(Before-and-after object listings)

+++++

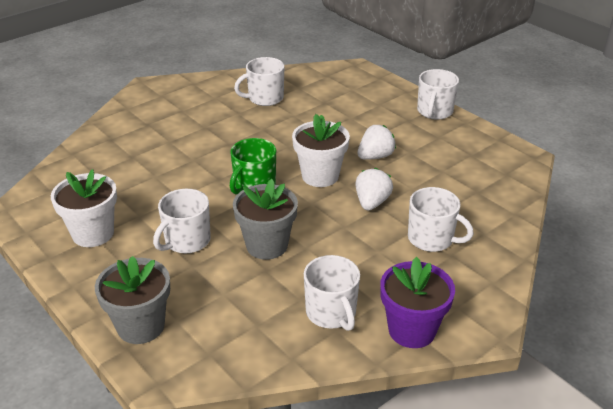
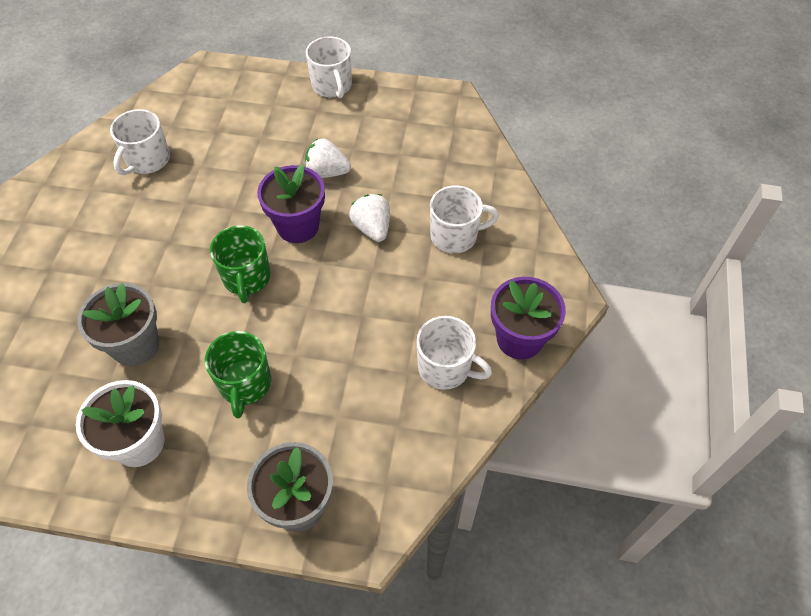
camera: 40 degrees left, 20 degrees up
(186, 241) = (245, 384): white mug -> green mug
(267, 245) = (325, 337): grey flower pot -> grey flower pot (136, 345)
(320, 176) = (298, 226): white flower pot -> purple flower pot
(375, 156) = (327, 172): white strawberry -> white strawberry turned 90 degrees counterclockwise

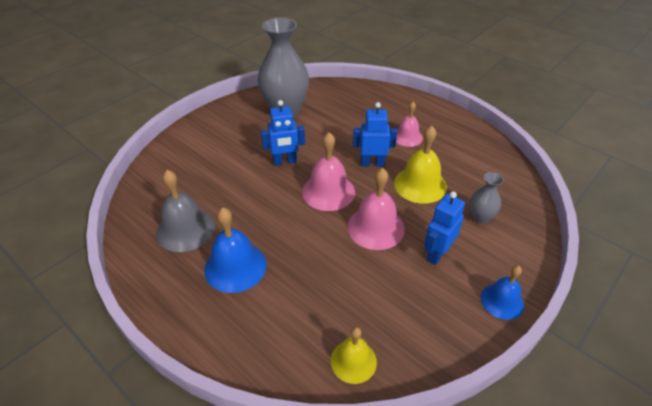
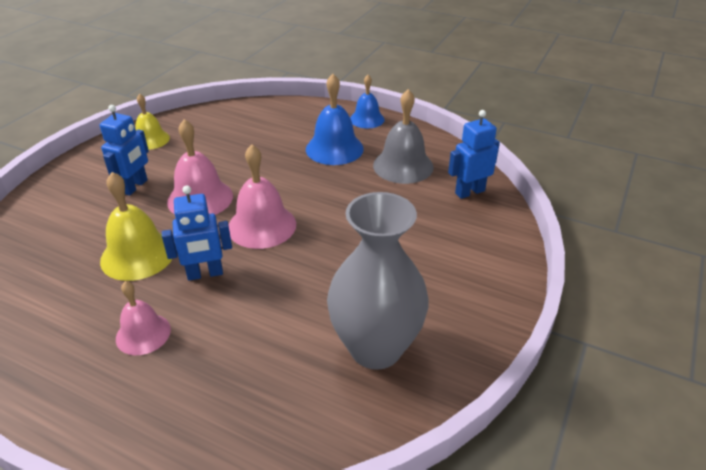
camera: 165 degrees right, 5 degrees down
(285, 161) = (333, 253): blue robot -> blue robot (469, 192)
(353, 361) = (217, 117): yellow bell -> yellow bell (151, 139)
(480, 218) = (70, 228): grey vase -> none
(502, 301) = (82, 163): blue bell -> blue bell (367, 119)

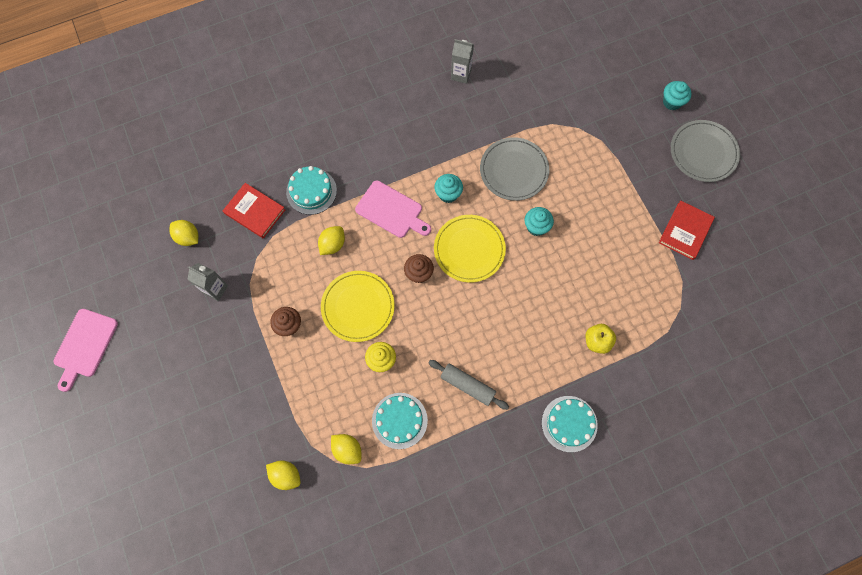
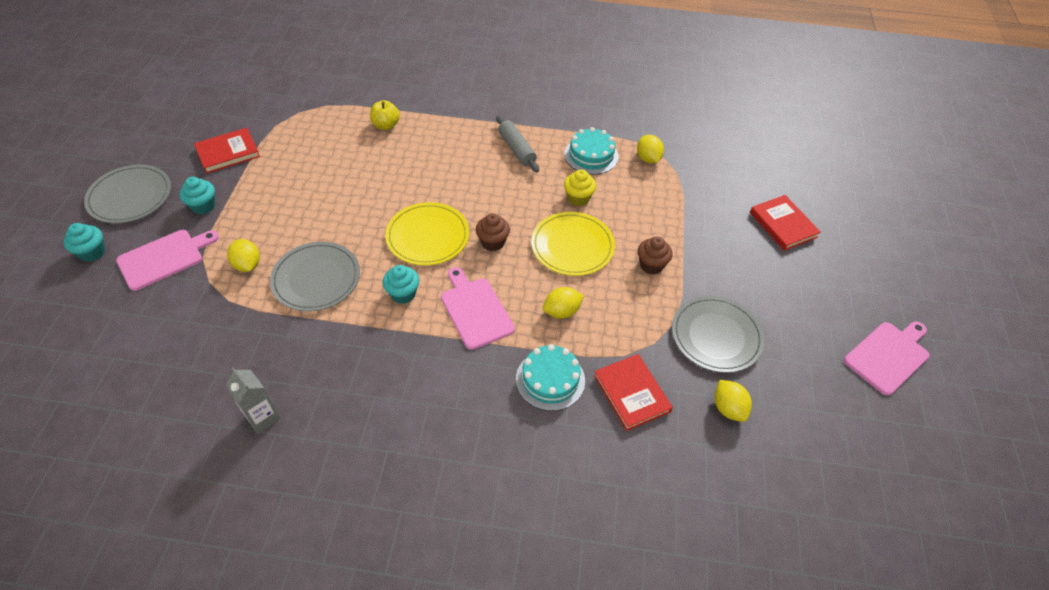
camera: 150 degrees left, 20 degrees down
(197, 438) = (783, 225): none -> red book
(215, 289) = (716, 336): grey carton -> grey plate
(286, 475) = (710, 167): yellow lemon -> yellow lemon (247, 265)
(536, 227) = (348, 221): turquoise cupcake -> turquoise cupcake (203, 206)
(569, 423) = (458, 95): turquoise cake -> none
(624, 125) = (164, 258): none -> pink cutting board

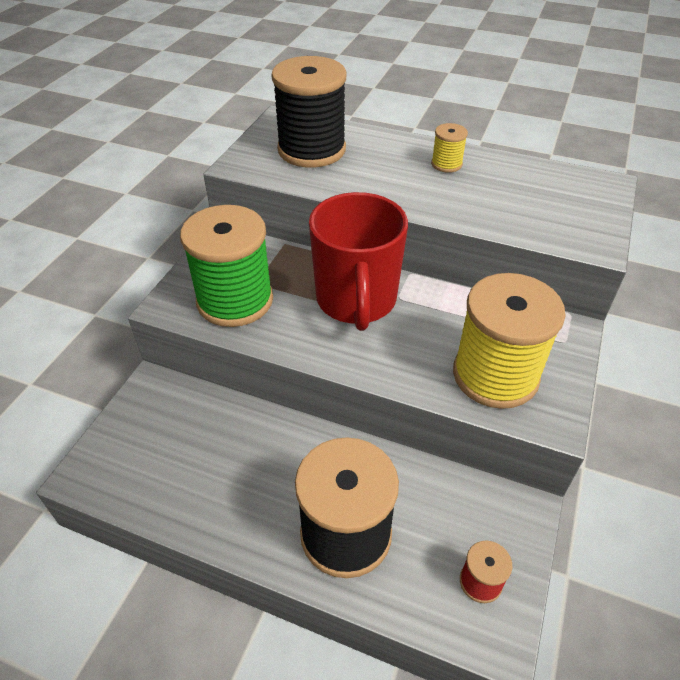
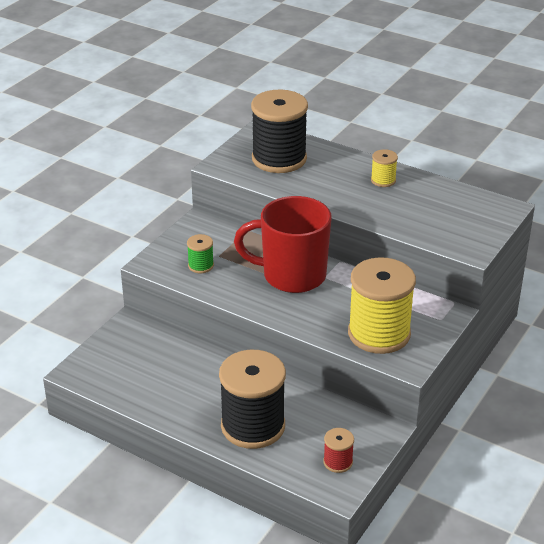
camera: 10 degrees right, 10 degrees down
(235, 300) = (201, 265): green spool -> green spool, size x0.44
(356, 301) = (292, 276): red mug -> red mug turned 90 degrees clockwise

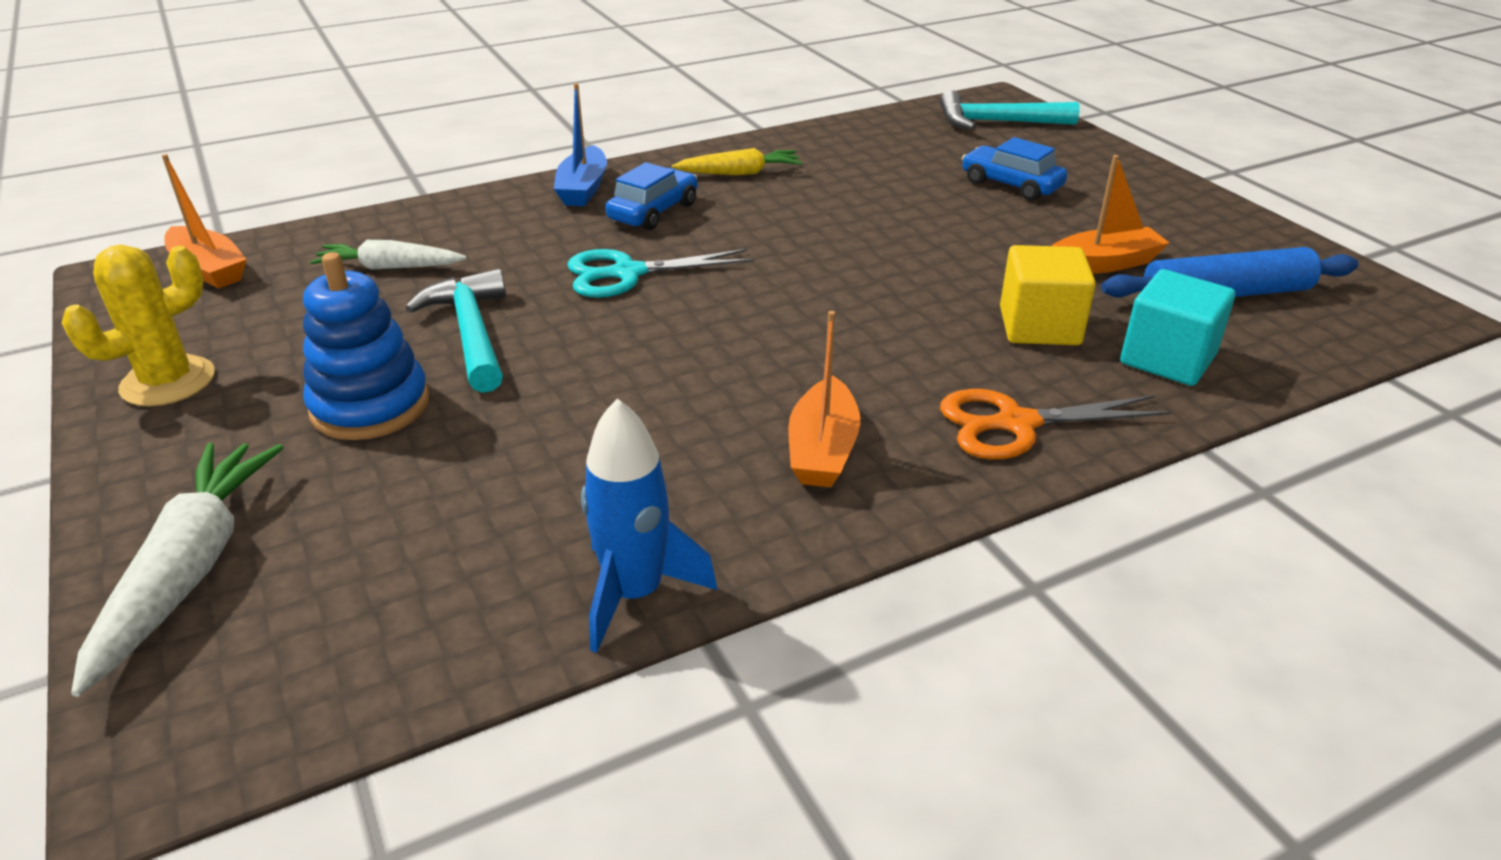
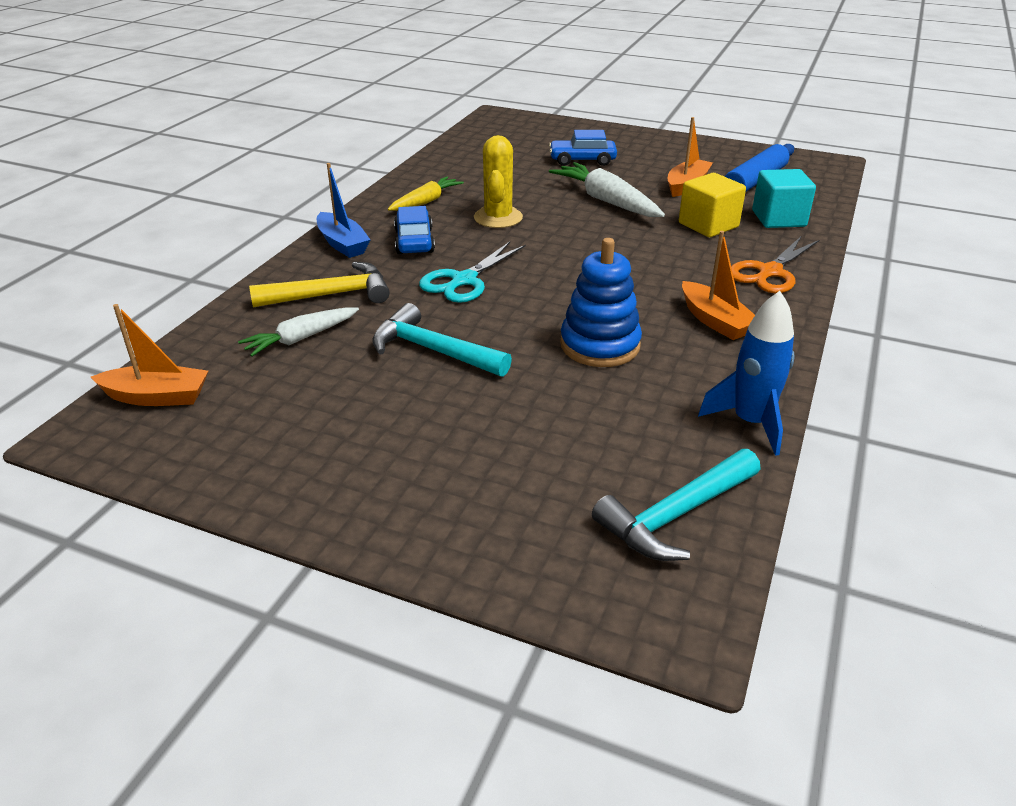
camera: 40 degrees left, 0 degrees up
(168, 382) = (280, 471): yellow cactus -> yellow cactus (498, 218)
(190, 570) = (516, 547): white carrot -> white carrot (606, 201)
(370, 406) = (450, 415): blue stacking toy -> blue stacking toy (600, 345)
(484, 236) = (330, 295): none -> yellow hammer
(997, 122) = (519, 129): turquoise hammer -> turquoise hammer (676, 515)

+++++

### REQUIREMENT
Every line from the one containing "camera: 10 degrees right, 10 degrees down" through the end of the records is to be returned exactly, and those lines alone; pictures are dropped.

### ANSWER BELOW
camera: 10 degrees right, 10 degrees down
(235, 300) = (201, 265): green spool -> green spool, size x0.44
(356, 301) = (292, 276): red mug -> red mug turned 90 degrees clockwise

camera: 40 degrees left, 0 degrees up
(168, 382) = (280, 471): yellow cactus -> yellow cactus (498, 218)
(190, 570) = (516, 547): white carrot -> white carrot (606, 201)
(370, 406) = (450, 415): blue stacking toy -> blue stacking toy (600, 345)
(484, 236) = (330, 295): none -> yellow hammer
(997, 122) = (519, 129): turquoise hammer -> turquoise hammer (676, 515)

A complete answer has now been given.